# Your objective
Without including any pictures, write out the listing below exactly.

# Records supplied
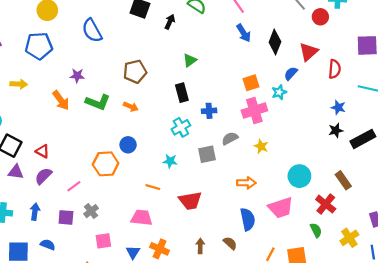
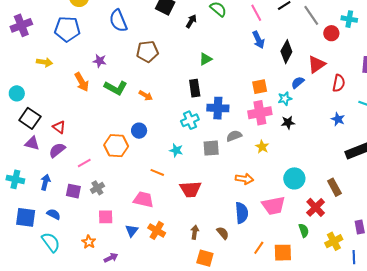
brown pentagon: (135, 72) -> (147, 52), moved
blue cross: (209, 111) -> (218, 108), size x1.5
black star: (336, 130) -> (288, 123), moved

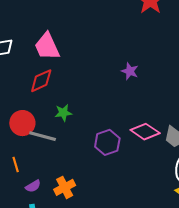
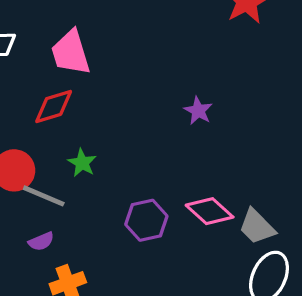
green star: (63, 113) -> (82, 163), turned 30
purple semicircle: (33, 186) -> (41, 241), moved

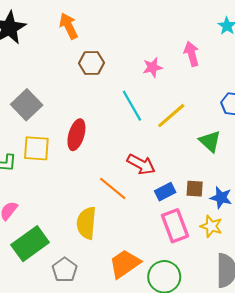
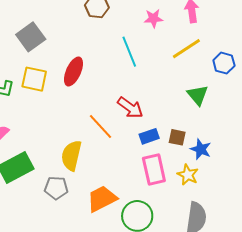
yellow line: (171, 116) -> (186, 49), moved
gray pentagon: (65, 270) -> (56, 188), moved, turned 30

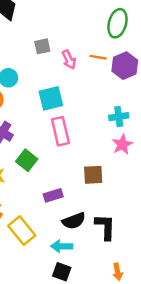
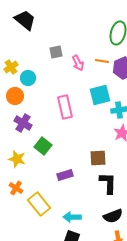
cyan square: (51, 98) -> (100, 95), moved
pink rectangle: (60, 131) -> (65, 107), moved
black semicircle: (74, 221) -> (113, 216), moved
black L-shape: (105, 227) -> (108, 183), moved

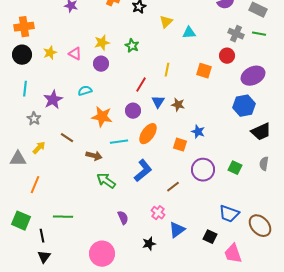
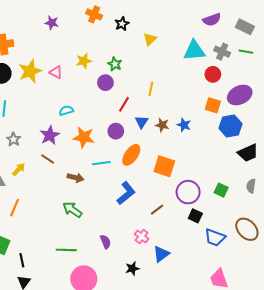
cyan triangle: (189, 33) -> (194, 51), moved, size x1.6
yellow star: (50, 53) -> (30, 71), size x1.6
purple circle: (101, 64) -> (105, 83), moved
orange square: (204, 71) -> (213, 105), moved
purple star: (53, 100) -> (50, 135), moved
blue star: (198, 132) -> (184, 125), moved
orange square: (180, 145) -> (164, 166), size x1.5
green arrow: (106, 181) -> (72, 210), moved
green line: (63, 217) -> (66, 250), moved
brown ellipse: (260, 226) -> (247, 229), moved
black square: (210, 237) -> (195, 216), moved

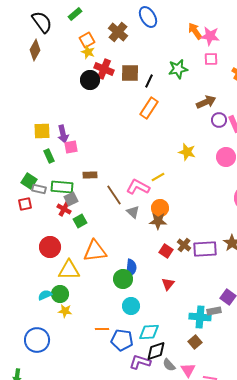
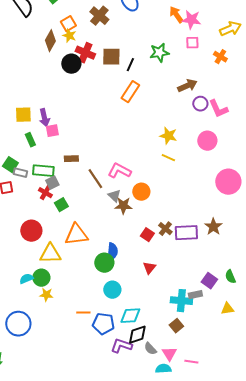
brown diamond: (35, 50) -> (50, 41), moved
yellow line: (158, 177) -> (168, 158), moved, turned 56
brown star: (158, 221) -> (123, 206), moved

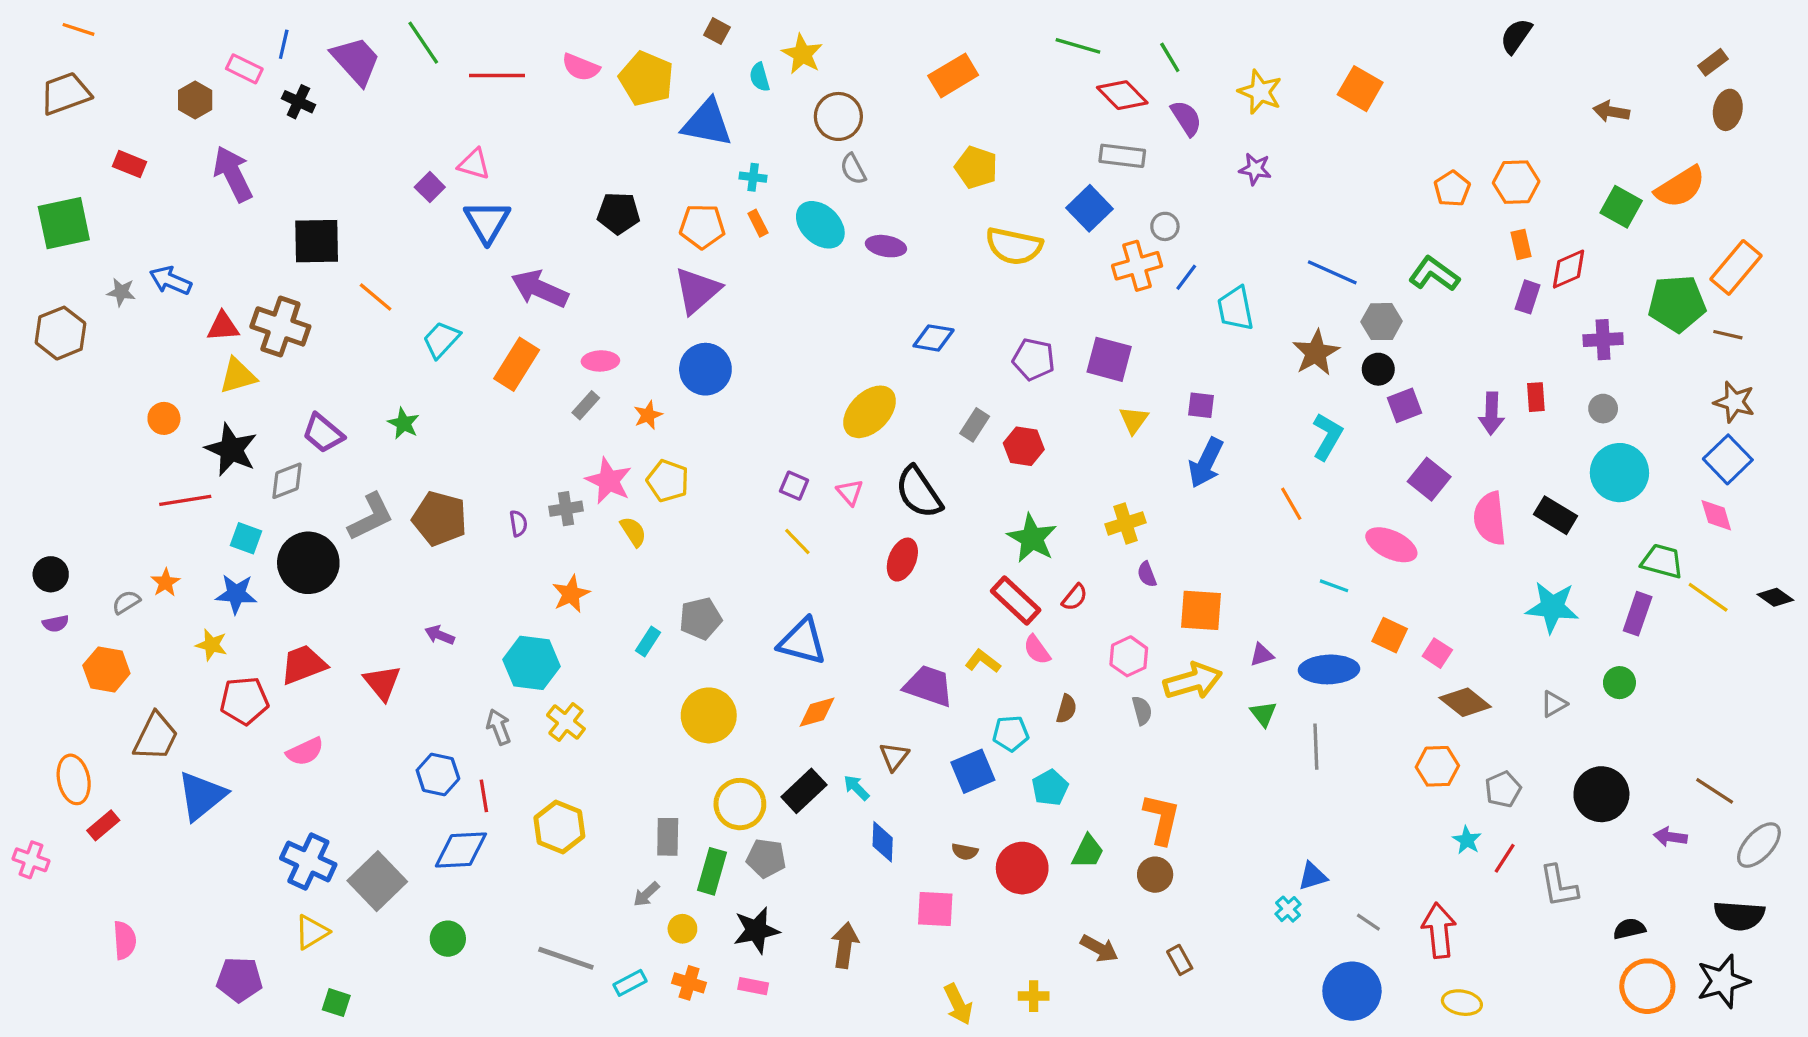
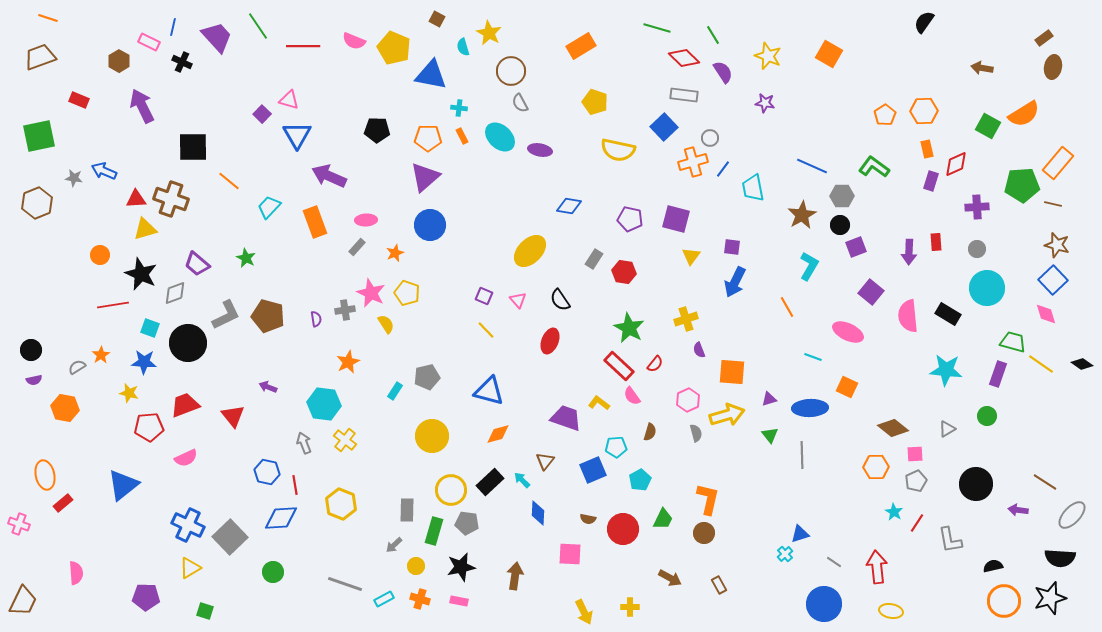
orange rectangle: (517, 364) -> (315, 222), turned -52
black semicircle: (919, 492) -> (560, 300), size x0.7
pink square: (1437, 653) -> (915, 454), moved, turned -36
brown trapezoid: (156, 737) -> (23, 601), moved

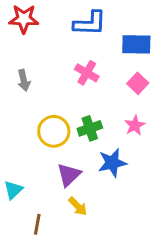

# Finished exercise
brown pentagon: (135, 72) -> (147, 52), moved
blue cross: (209, 111) -> (218, 108), size x1.5
black star: (336, 130) -> (288, 123), moved

green star: (63, 113) -> (82, 163), turned 30
purple semicircle: (33, 186) -> (41, 241), moved

yellow line: (171, 116) -> (186, 49), moved
gray pentagon: (65, 270) -> (56, 188), moved, turned 30

cyan square: (51, 98) -> (100, 95), moved
pink rectangle: (60, 131) -> (65, 107), moved
black semicircle: (74, 221) -> (113, 216), moved
black L-shape: (105, 227) -> (108, 183), moved

cyan triangle: (189, 33) -> (194, 51), moved, size x1.6
yellow star: (50, 53) -> (30, 71), size x1.6
purple circle: (101, 64) -> (105, 83), moved
orange square: (204, 71) -> (213, 105), moved
purple star: (53, 100) -> (50, 135), moved
blue star: (198, 132) -> (184, 125), moved
orange square: (180, 145) -> (164, 166), size x1.5
green arrow: (106, 181) -> (72, 210), moved
green line: (63, 217) -> (66, 250), moved
brown ellipse: (260, 226) -> (247, 229), moved
black square: (210, 237) -> (195, 216), moved

brown diamond: (35, 50) -> (50, 41), moved
yellow line: (158, 177) -> (168, 158), moved, turned 56
brown star: (158, 221) -> (123, 206), moved

orange rectangle: (517, 364) -> (315, 222), turned -52
black semicircle: (919, 492) -> (560, 300), size x0.7
pink square: (1437, 653) -> (915, 454), moved, turned -36
brown trapezoid: (156, 737) -> (23, 601), moved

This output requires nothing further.